**What to work on**. Starting from the line with "75 degrees clockwise", please copy exactly every line to the end of the listing, but not the pictures.

**Material supplied**.
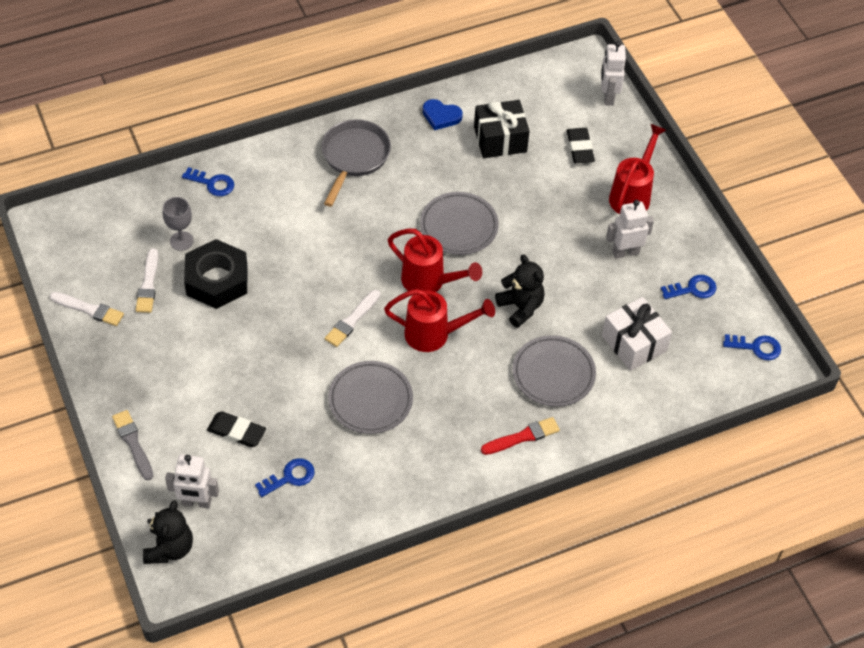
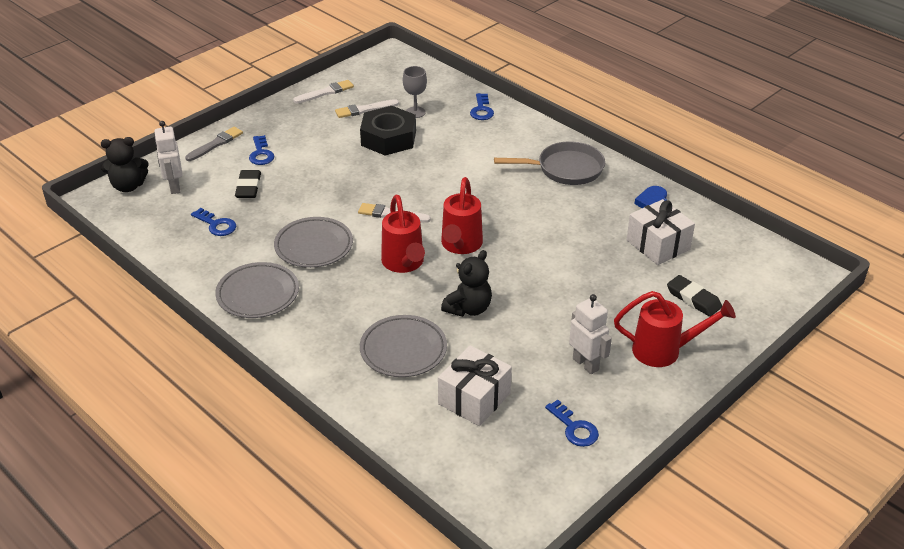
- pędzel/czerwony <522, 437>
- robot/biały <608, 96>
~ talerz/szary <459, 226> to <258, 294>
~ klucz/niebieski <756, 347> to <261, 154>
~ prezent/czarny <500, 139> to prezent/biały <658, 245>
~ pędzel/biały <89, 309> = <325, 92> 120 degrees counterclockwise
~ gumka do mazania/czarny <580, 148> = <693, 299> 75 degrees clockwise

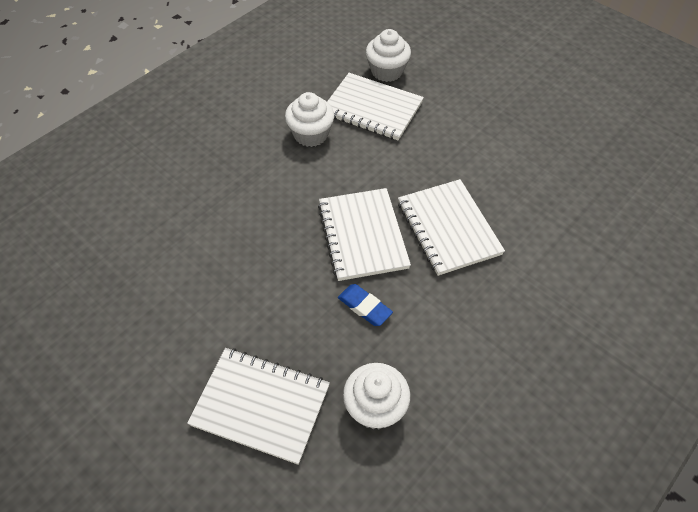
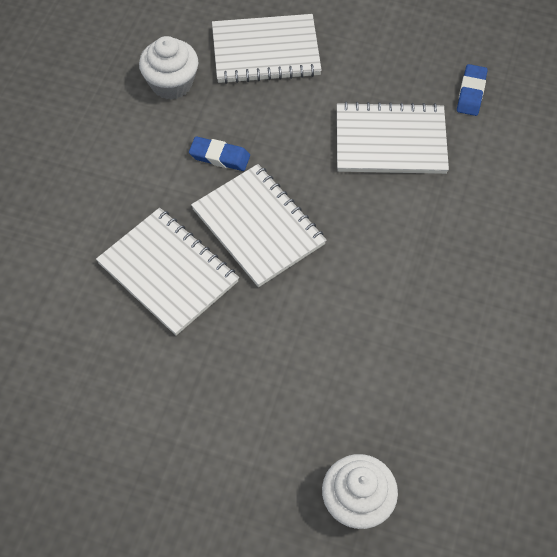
- muffinka/biały <311, 134>
+ gumka do mazania/niebieski <471, 93>
~ zeszyt/biały <372, 108> to <390, 141>

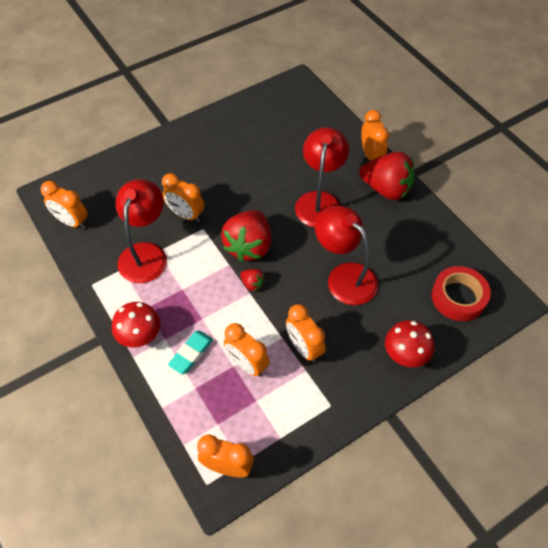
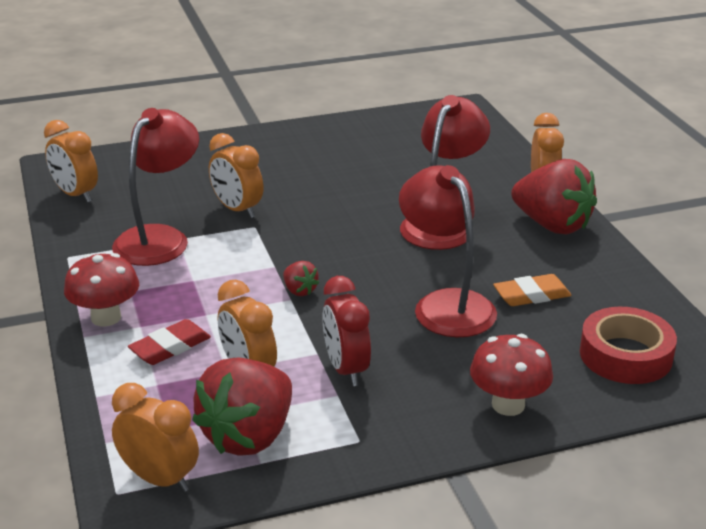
+ gumka do mazania/pomarańczowy <531, 295>
~ truskawka/czerwony <249, 246> to <249, 436>
~ gumka do mazania/turkusowy <191, 353> to gumka do mazania/czerwony <170, 347>
~ budzik/pomarańczowy <304, 347> to budzik/czerwony <346, 369>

**Result**.
~ gumka do mazania/czarny <580, 148> = <693, 299> 75 degrees clockwise

- muffinka/biały <311, 134>
+ gumka do mazania/niebieski <471, 93>
~ zeszyt/biały <372, 108> to <390, 141>

+ gumka do mazania/pomarańczowy <531, 295>
~ truskawka/czerwony <249, 246> to <249, 436>
~ gumka do mazania/turkusowy <191, 353> to gumka do mazania/czerwony <170, 347>
~ budzik/pomarańczowy <304, 347> to budzik/czerwony <346, 369>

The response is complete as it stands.